YOUR TASK: Give back every record verbatim, but not the pictures.

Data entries
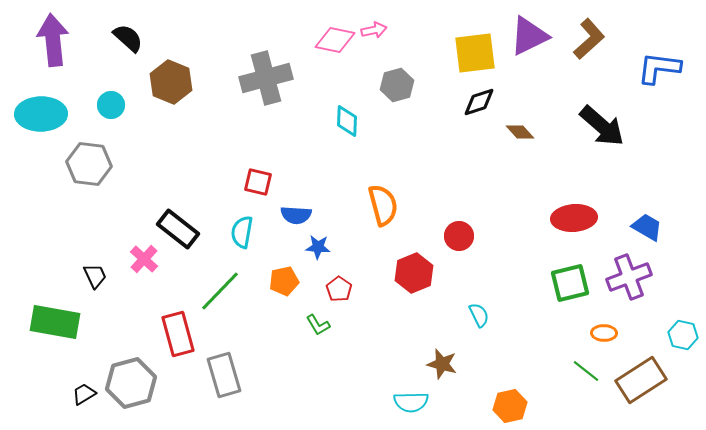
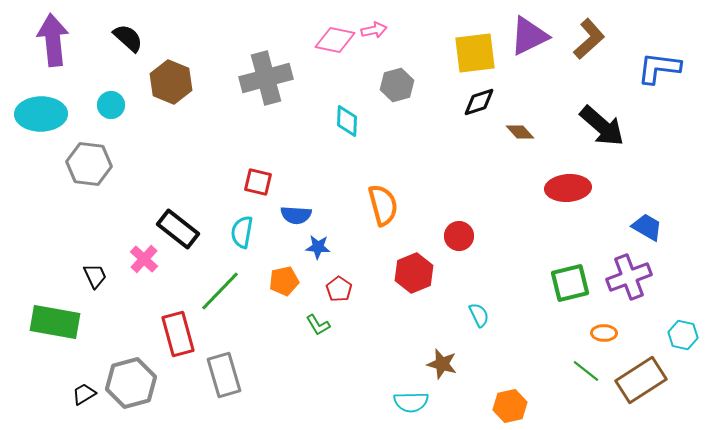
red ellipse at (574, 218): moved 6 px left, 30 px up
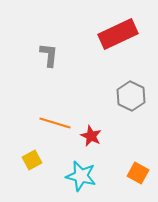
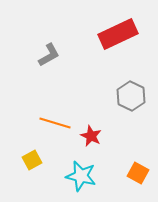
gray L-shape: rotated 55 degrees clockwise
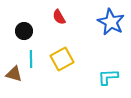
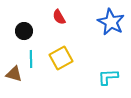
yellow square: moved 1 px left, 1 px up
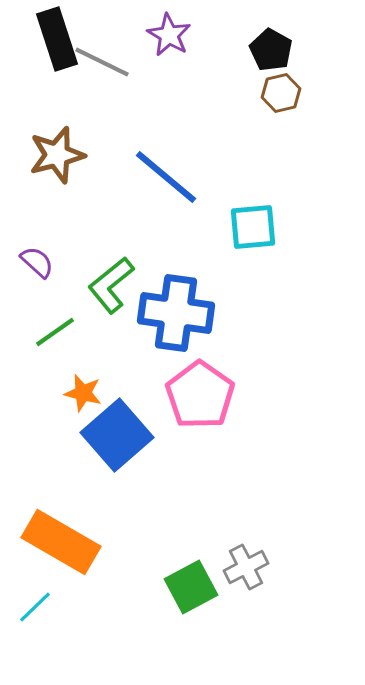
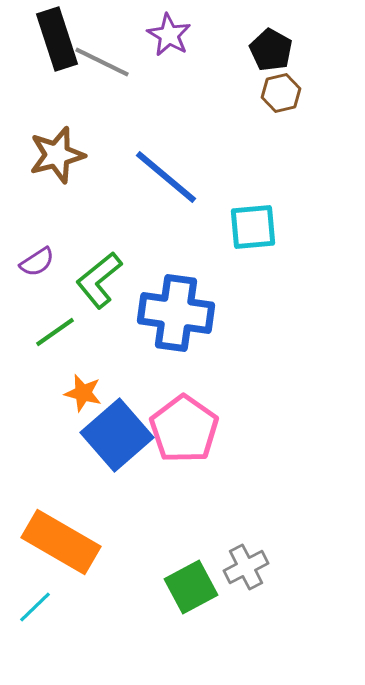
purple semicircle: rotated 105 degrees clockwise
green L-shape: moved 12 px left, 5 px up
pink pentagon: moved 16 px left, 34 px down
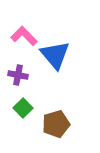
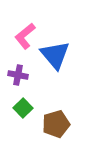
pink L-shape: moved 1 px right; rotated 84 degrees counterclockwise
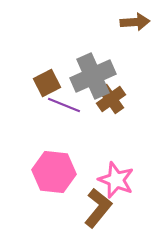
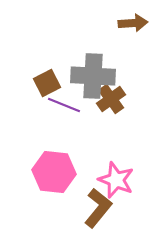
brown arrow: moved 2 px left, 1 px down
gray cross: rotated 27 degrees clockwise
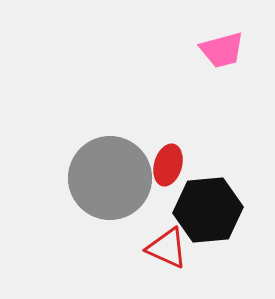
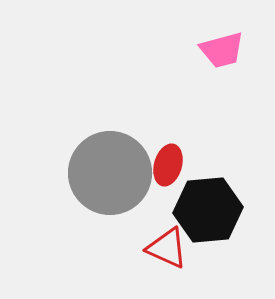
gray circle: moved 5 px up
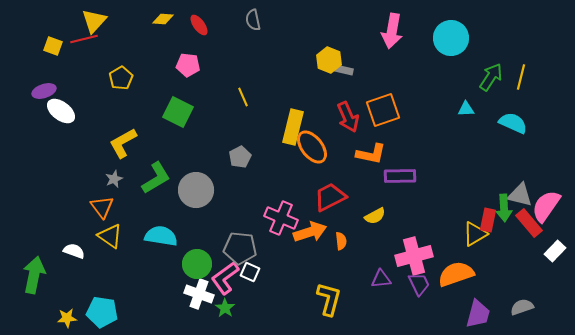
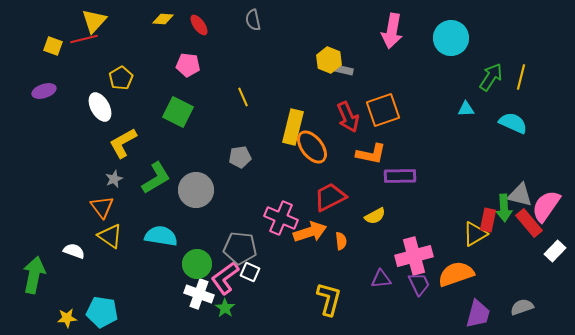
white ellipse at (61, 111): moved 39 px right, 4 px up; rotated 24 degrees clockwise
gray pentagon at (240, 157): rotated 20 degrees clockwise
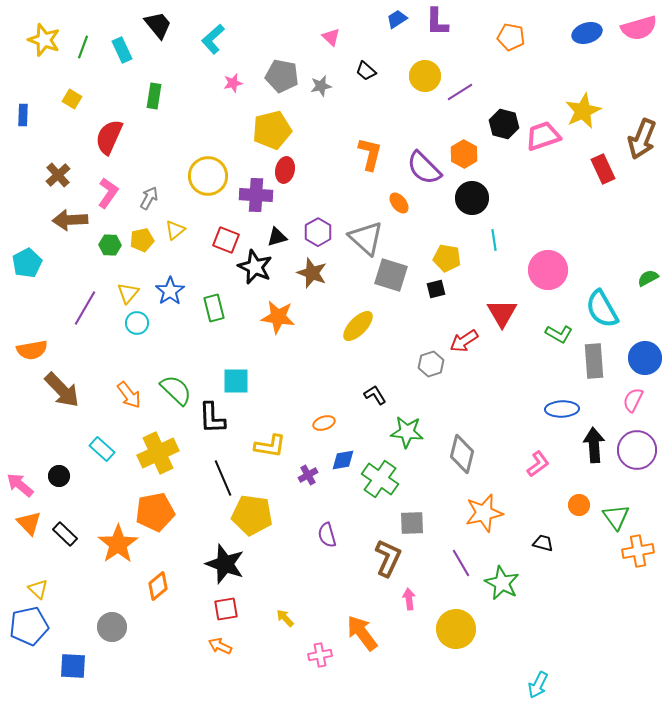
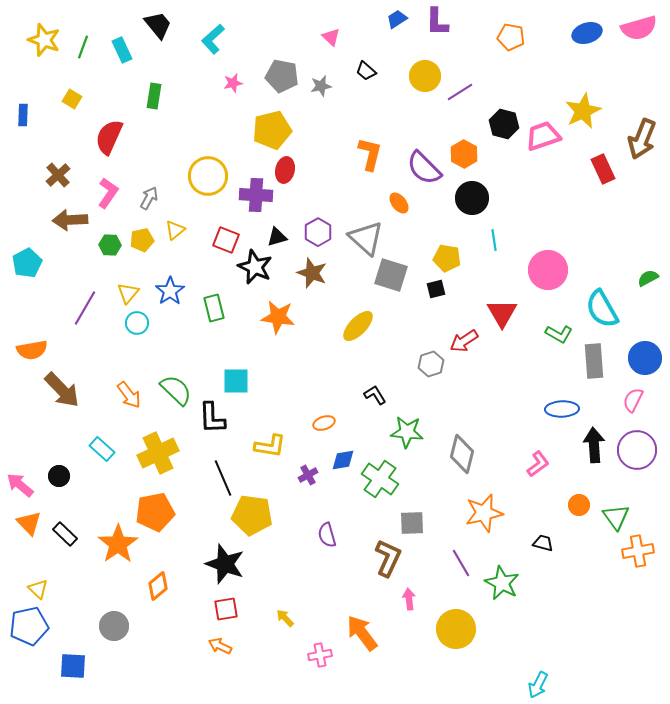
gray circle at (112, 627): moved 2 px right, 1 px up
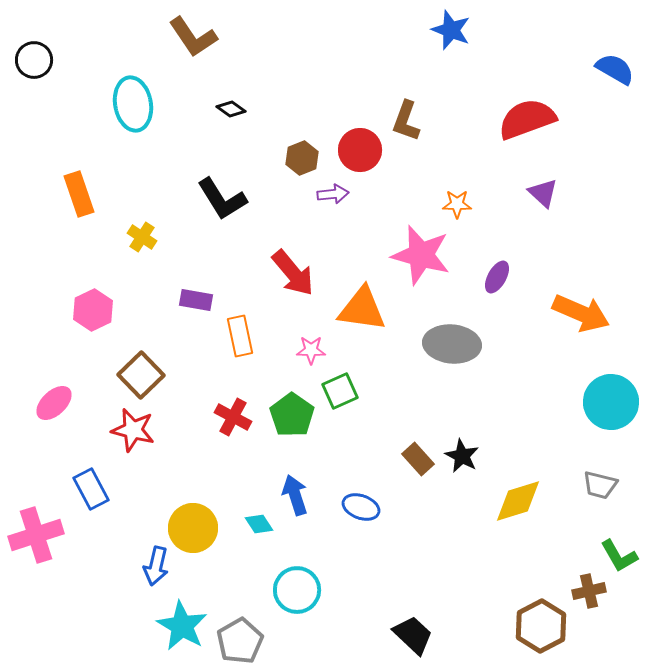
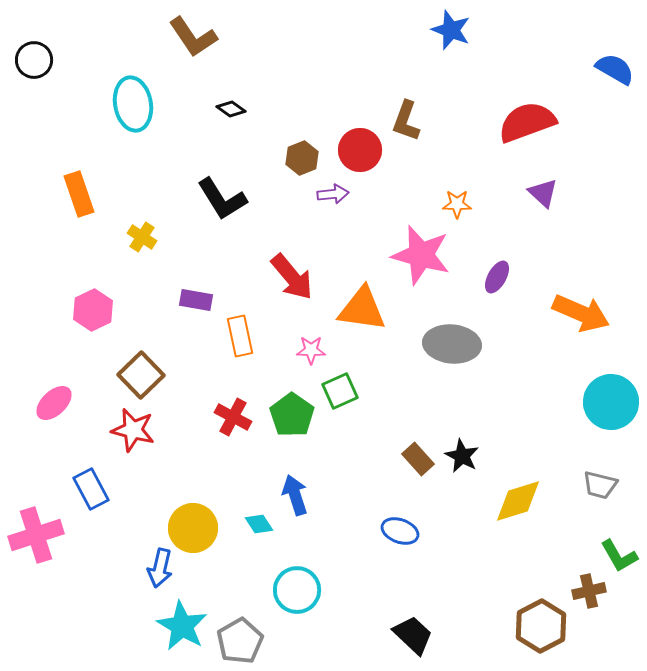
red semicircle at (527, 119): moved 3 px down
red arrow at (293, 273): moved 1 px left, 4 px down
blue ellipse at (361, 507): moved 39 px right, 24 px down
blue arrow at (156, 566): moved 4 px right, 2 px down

RESULT:
red ellipse at (574, 218): moved 6 px left, 30 px up
gray L-shape: rotated 55 degrees clockwise
yellow square: moved 1 px left, 1 px up
purple semicircle: rotated 105 degrees clockwise
green L-shape: moved 12 px left, 5 px up
pink pentagon: moved 16 px left, 34 px down
pink L-shape: moved 1 px right; rotated 84 degrees counterclockwise
brown arrow: moved 2 px left, 1 px down
gray cross: rotated 27 degrees clockwise
gray circle: moved 5 px up
white ellipse at (61, 111): moved 39 px right, 4 px up; rotated 24 degrees clockwise
gray pentagon at (240, 157): rotated 20 degrees clockwise
gray circle at (112, 627): moved 2 px right, 1 px up
red semicircle at (527, 119): moved 3 px down
red arrow at (293, 273): moved 1 px left, 4 px down
blue ellipse at (361, 507): moved 39 px right, 24 px down
blue arrow at (156, 566): moved 4 px right, 2 px down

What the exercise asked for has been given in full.